*** Listed records Section Begins ***
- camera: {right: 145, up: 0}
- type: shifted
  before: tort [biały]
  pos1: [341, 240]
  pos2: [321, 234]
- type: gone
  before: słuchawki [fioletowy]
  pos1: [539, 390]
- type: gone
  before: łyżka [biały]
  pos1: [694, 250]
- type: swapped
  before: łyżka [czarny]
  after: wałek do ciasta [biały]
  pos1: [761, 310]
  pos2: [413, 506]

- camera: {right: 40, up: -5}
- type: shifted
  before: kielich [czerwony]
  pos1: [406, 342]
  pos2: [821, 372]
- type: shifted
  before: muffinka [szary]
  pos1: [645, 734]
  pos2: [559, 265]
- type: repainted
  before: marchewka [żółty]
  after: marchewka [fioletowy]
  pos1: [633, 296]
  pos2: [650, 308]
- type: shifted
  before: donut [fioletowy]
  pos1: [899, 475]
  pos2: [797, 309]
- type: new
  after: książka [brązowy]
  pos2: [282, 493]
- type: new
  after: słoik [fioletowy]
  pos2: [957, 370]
*** Listed records Section Ends ***
*** Listed records Section Begins ***
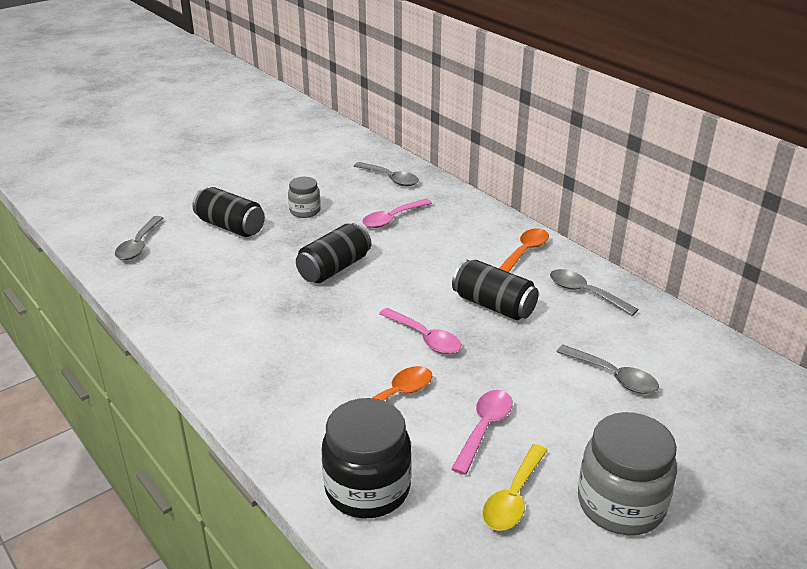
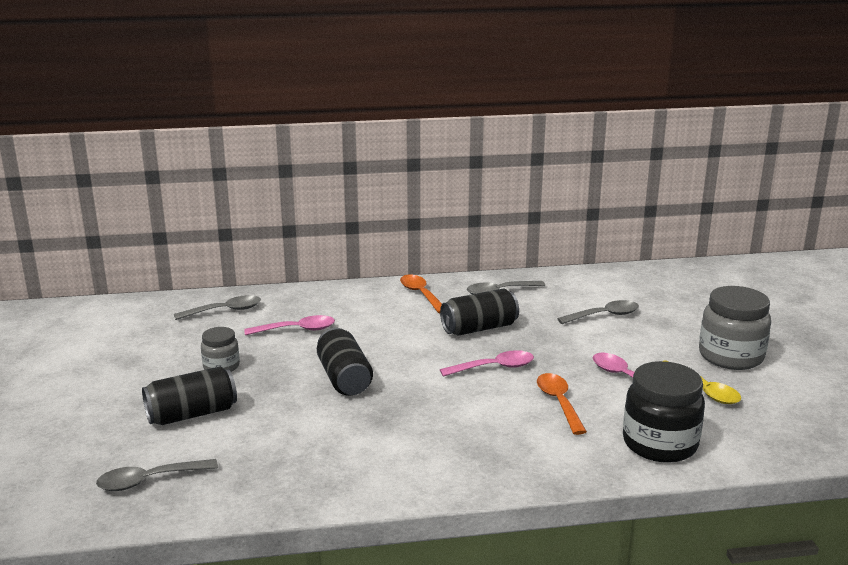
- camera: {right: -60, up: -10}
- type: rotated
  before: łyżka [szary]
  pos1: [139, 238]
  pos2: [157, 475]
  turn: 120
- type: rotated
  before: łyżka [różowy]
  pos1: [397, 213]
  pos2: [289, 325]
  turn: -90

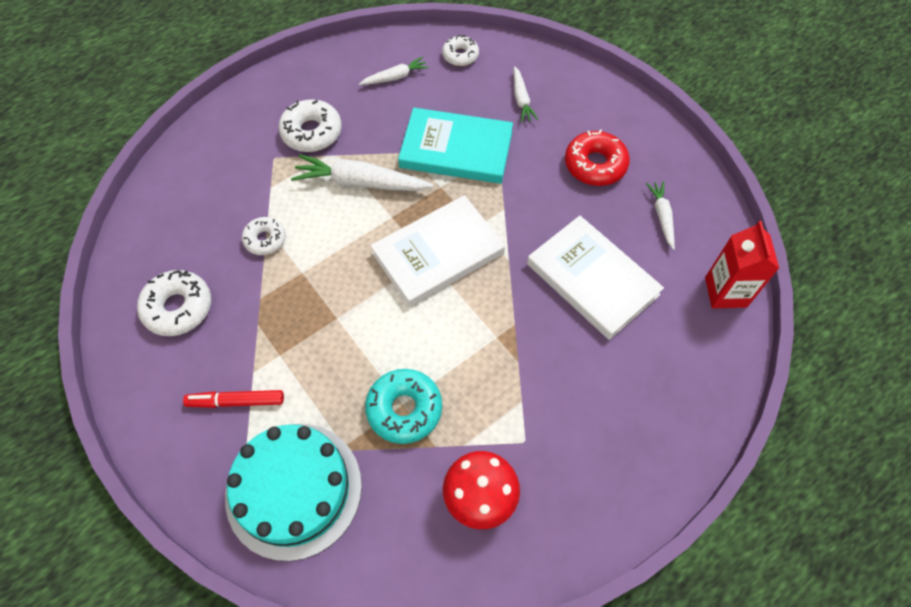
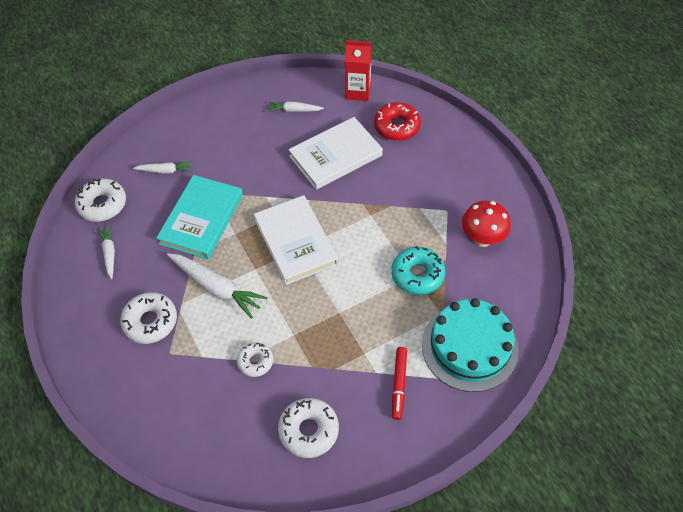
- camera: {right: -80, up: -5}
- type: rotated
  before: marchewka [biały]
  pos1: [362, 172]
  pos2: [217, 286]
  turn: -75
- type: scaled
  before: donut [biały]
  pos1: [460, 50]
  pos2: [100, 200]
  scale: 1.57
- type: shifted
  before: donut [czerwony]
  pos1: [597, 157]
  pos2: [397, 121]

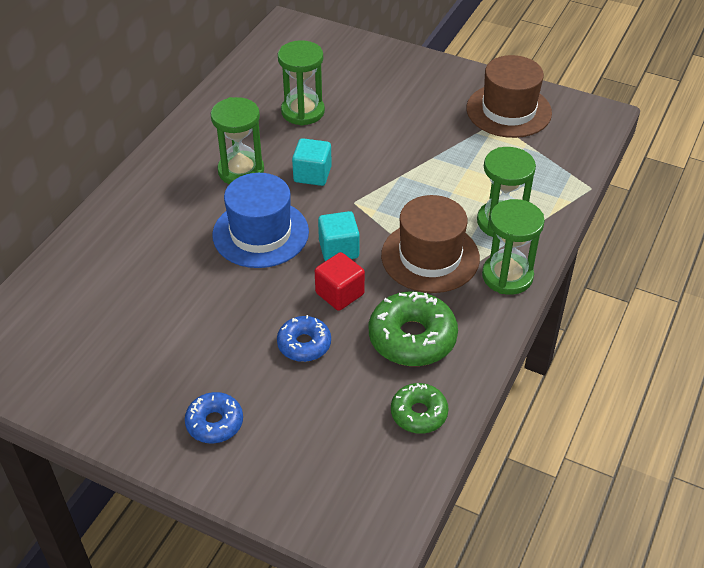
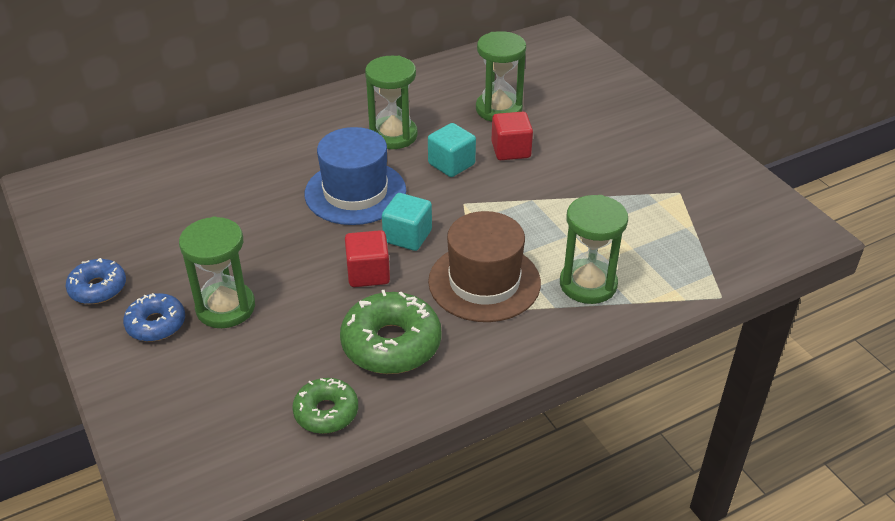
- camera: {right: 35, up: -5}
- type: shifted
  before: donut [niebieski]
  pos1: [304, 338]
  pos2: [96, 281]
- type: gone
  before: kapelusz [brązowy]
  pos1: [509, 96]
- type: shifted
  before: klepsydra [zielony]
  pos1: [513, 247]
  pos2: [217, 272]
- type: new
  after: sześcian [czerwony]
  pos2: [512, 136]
*** Listed records Section Ends ***
*** Listed records Section Begins ***
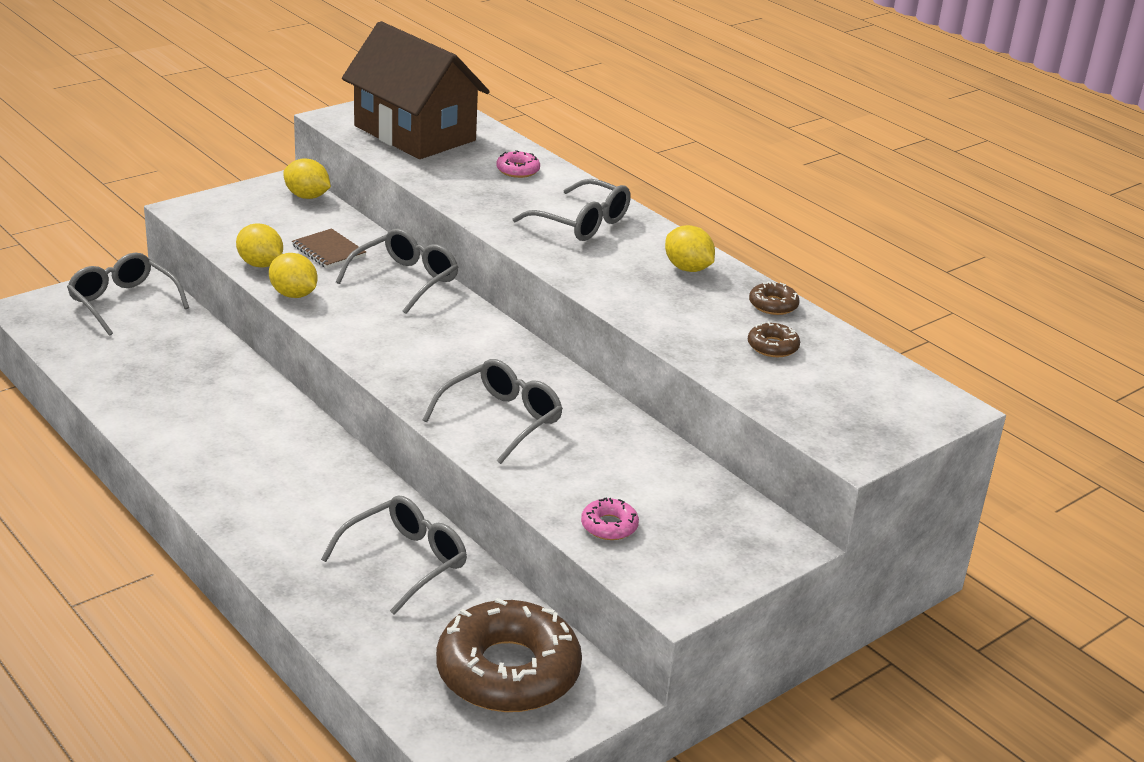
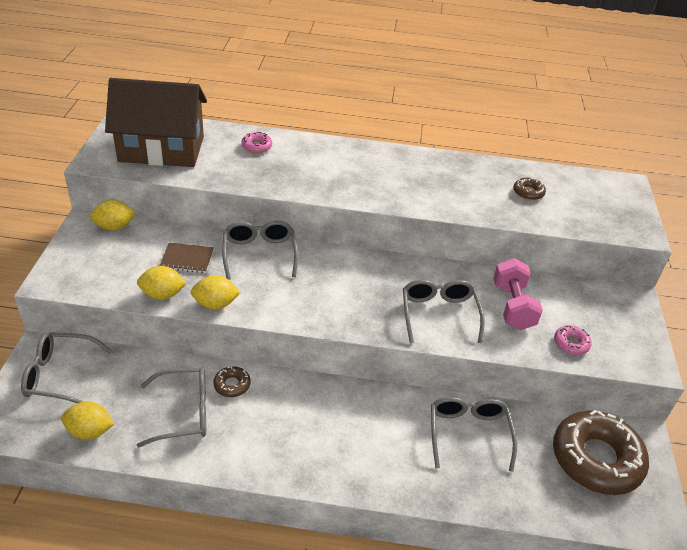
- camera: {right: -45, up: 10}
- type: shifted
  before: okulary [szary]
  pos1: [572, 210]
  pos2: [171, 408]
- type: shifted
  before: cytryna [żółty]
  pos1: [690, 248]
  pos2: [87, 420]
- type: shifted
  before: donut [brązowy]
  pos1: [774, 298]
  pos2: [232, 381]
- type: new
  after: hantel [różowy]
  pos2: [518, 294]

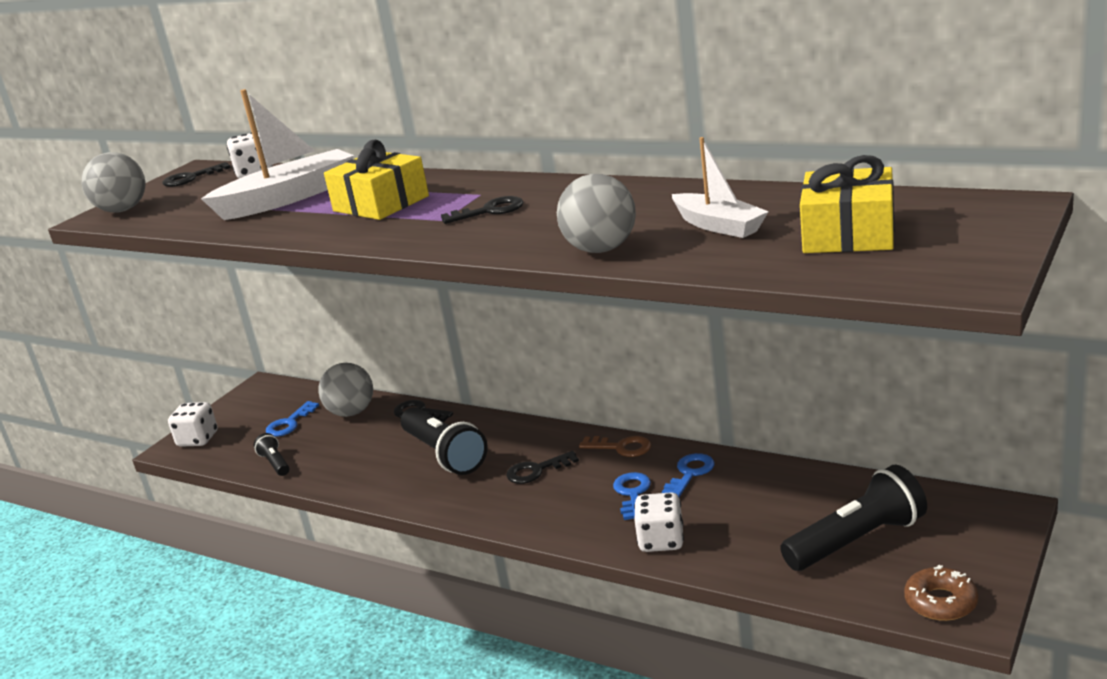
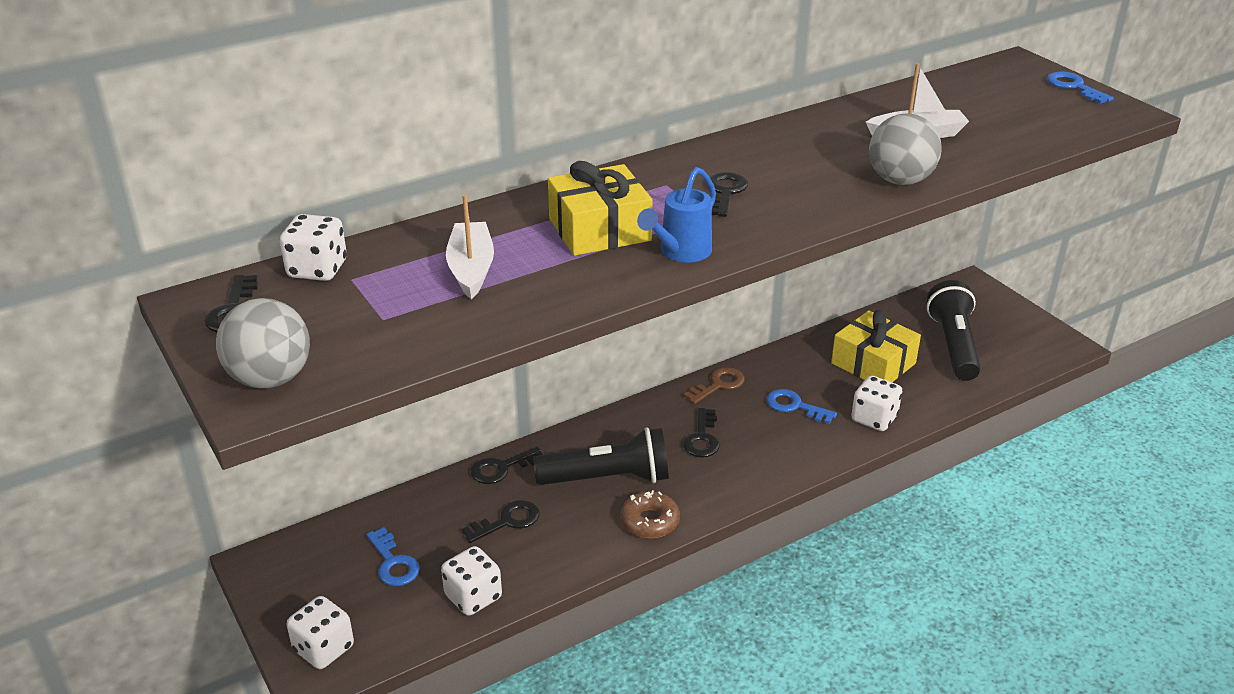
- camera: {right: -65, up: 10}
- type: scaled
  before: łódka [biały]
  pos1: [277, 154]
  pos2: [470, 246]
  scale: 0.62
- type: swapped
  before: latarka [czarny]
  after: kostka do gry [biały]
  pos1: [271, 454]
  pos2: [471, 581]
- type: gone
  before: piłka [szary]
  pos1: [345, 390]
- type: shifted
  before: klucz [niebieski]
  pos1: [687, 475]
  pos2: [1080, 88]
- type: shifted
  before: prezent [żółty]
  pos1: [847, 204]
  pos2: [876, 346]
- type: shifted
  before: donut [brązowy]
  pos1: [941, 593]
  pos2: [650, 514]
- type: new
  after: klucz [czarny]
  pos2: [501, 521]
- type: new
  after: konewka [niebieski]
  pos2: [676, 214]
*** Listed records Section Ends ***
Could you reproduce, exactly, every line above from the line with "before: tort [biały]" to the line with "pos1: [761, 310]", and no other line? Both ends count.

  before: tort [biały]
  pos1: [341, 240]
  pos2: [321, 234]
- type: gone
  before: słuchawki [fioletowy]
  pos1: [539, 390]
- type: gone
  before: łyżka [biały]
  pos1: [694, 250]
- type: swapped
  before: łyżka [czarny]
  after: wałek do ciasta [biały]
  pos1: [761, 310]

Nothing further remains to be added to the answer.